Problem description: Retype the material that follows exactly, limited to the lines from the one with "camera: 15 degrees left, 0 degrees up" through the one with "blue toothbrush [396,29,458,62] -> none", and keep out all pictures.

Input data:
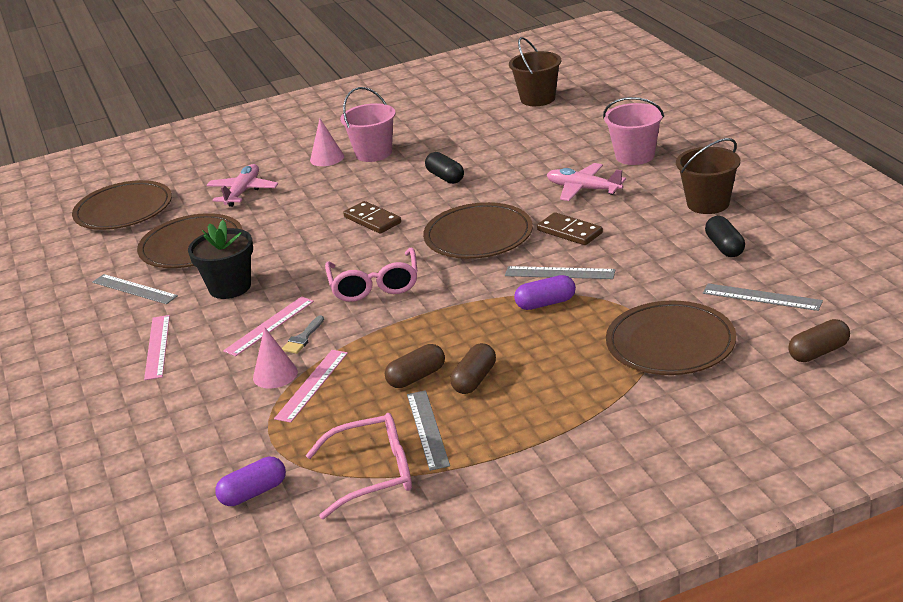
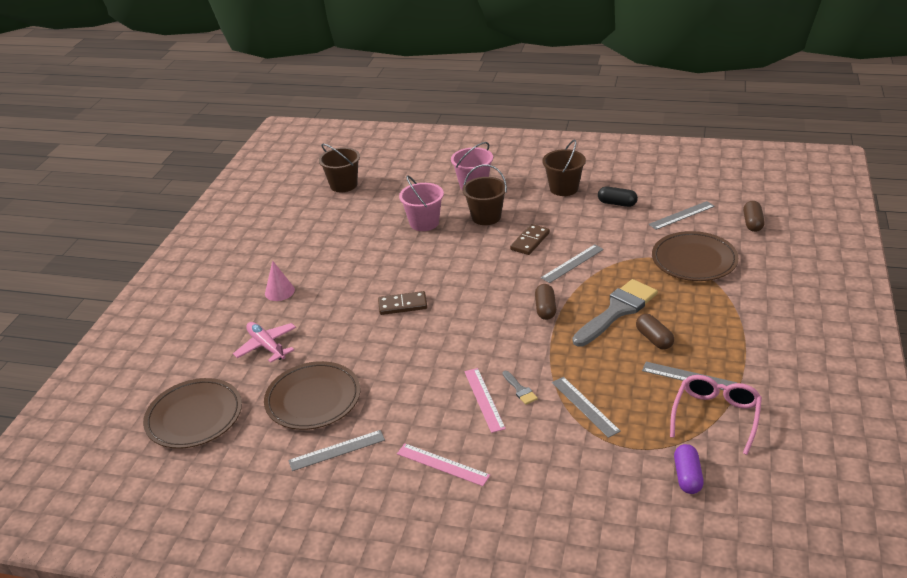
camera: 55 degrees left, 5 degrees up
black flower pot [188,220,253,299] -> none
pink cone [253,327,298,388] -> none
pink ruler [274,350,348,423] -> grey ruler [552,377,621,438]
pink glasses [325,247,418,302] -> none
pink bucket [340,87,396,162] -> pink bucket moved to [399,175,444,231]
brown capsule [385,344,445,388] -> brown capsule moved to [535,284,556,320]
brown plate [423,202,533,259] -> none
black capsule [425,152,464,184] -> none
purple capsule [514,275,576,310] -> none
brown domino [537,212,603,245] -> brown domino turned 45 degrees counterclockwise [510,224,550,255]
pink plane [547,163,626,201] -> brown bucket [462,165,507,225]
none -> grey brush [573,279,658,347]

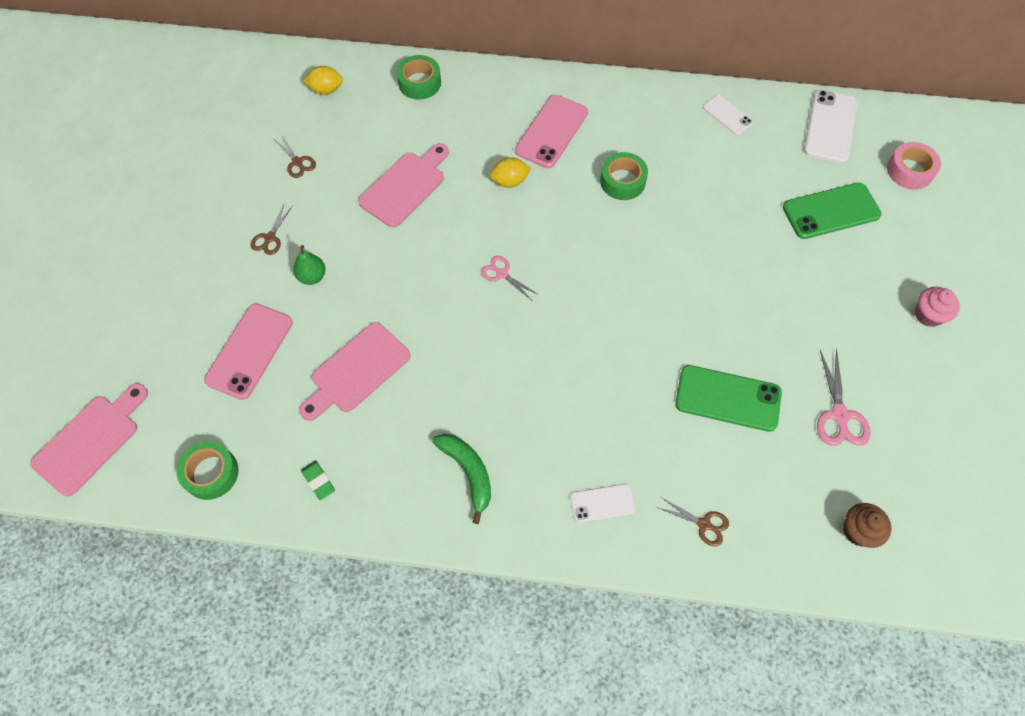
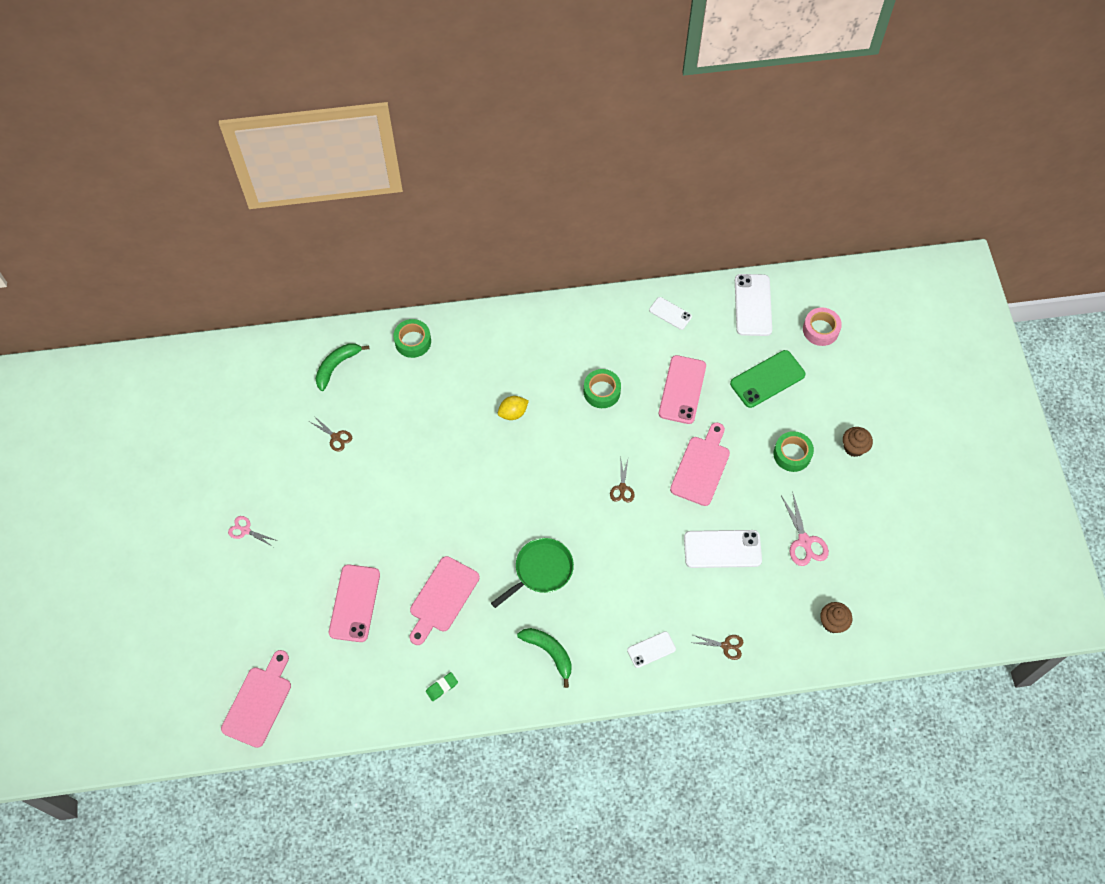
camera: 15 degrees left, 0 degrees up
green tape [176,441,239,500] -> green tape moved to [773,431,814,472]
brown scissors [250,205,292,255] -> brown scissors moved to [610,460,634,502]
green pear [293,245,326,285] -> none
green eraser [301,461,335,500] -> green eraser turned 75 degrees counterclockwise [426,672,458,701]
yellow lemon [303,66,343,95] -> green banana [316,343,369,391]
pink cutting board [358,143,449,228] -> pink cutting board moved to [670,422,730,506]
pink scissors [481,256,539,300] -> pink scissors moved to [228,516,278,547]
pink phone [515,94,588,169] -> pink phone moved to [659,355,706,424]
green phone [675,365,782,432] -> white phone [684,530,762,568]
pink cupcake [915,287,960,327] -> brown cupcake [843,427,873,457]
none -> green pan [491,538,574,608]

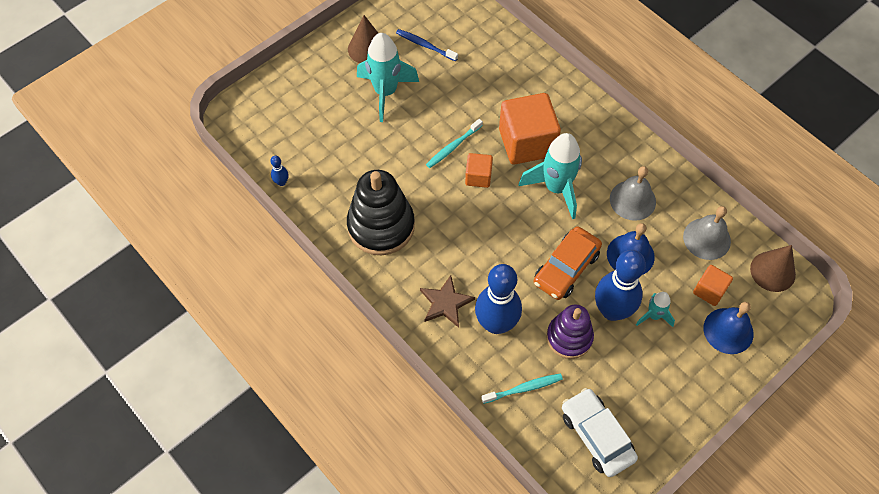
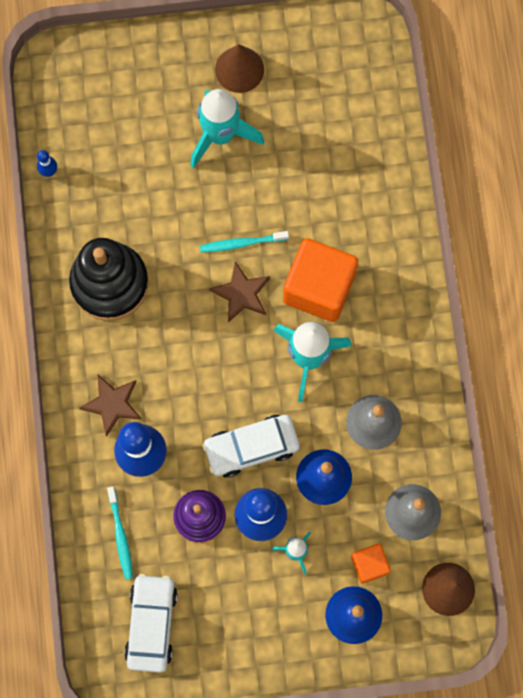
camera: 35 degrees right, 15 degrees up
blue toothbrush [396,29,458,62] -> none
orange cube [465,153,493,188] -> brown star [209,262,270,323]
turquoise toothbrush [481,373,563,404] -> turquoise toothbrush turned 60 degrees clockwise [107,487,133,580]
orange car [533,226,602,300] -> white car [202,415,300,478]

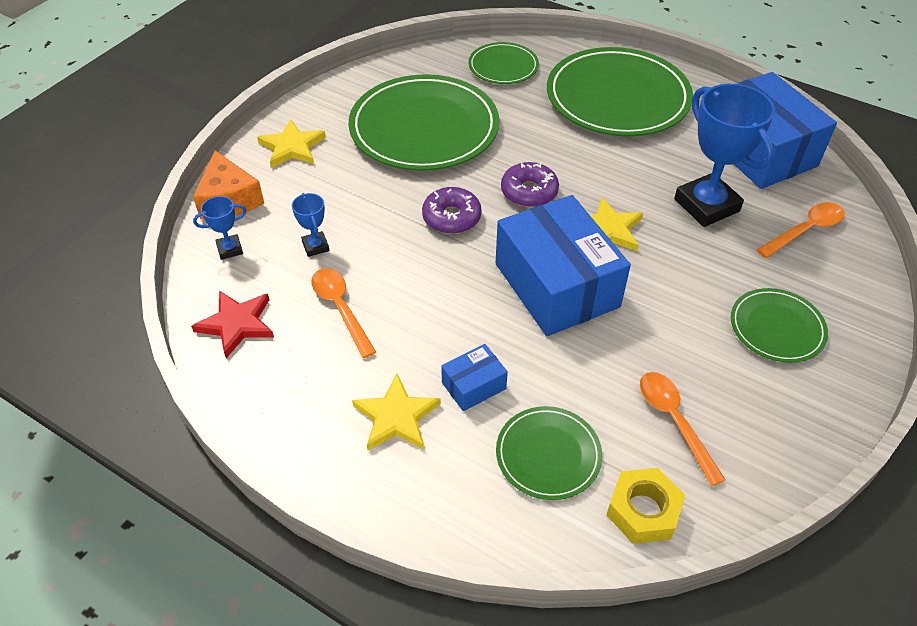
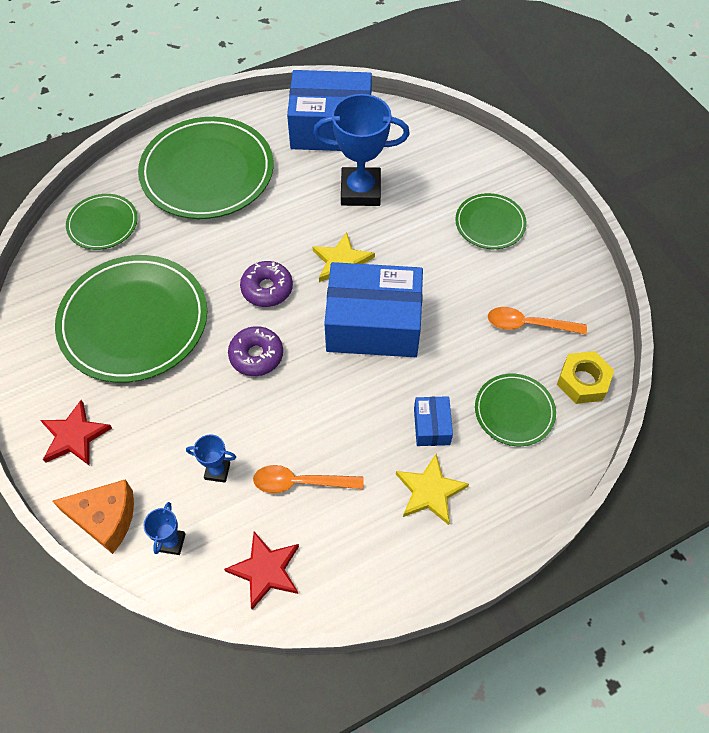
camera: 60 degrees left, 10 degrees up
yellow star [257,119,326,168] -> red star [40,400,112,466]
orange spoon [757,202,845,258] -> none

Response to this task:
camera: 15 degrees left, 0 degrees up
green tape [176,441,239,500] -> green tape moved to [773,431,814,472]
brown scissors [250,205,292,255] -> brown scissors moved to [610,460,634,502]
green pear [293,245,326,285] -> none
green eraser [301,461,335,500] -> green eraser turned 75 degrees counterclockwise [426,672,458,701]
yellow lemon [303,66,343,95] -> green banana [316,343,369,391]
pink cutting board [358,143,449,228] -> pink cutting board moved to [670,422,730,506]
pink scissors [481,256,539,300] -> pink scissors moved to [228,516,278,547]
pink phone [515,94,588,169] -> pink phone moved to [659,355,706,424]
green phone [675,365,782,432] -> white phone [684,530,762,568]
pink cupcake [915,287,960,327] -> brown cupcake [843,427,873,457]
none -> green pan [491,538,574,608]

camera: 35 degrees right, 15 degrees up
blue toothbrush [396,29,458,62] -> none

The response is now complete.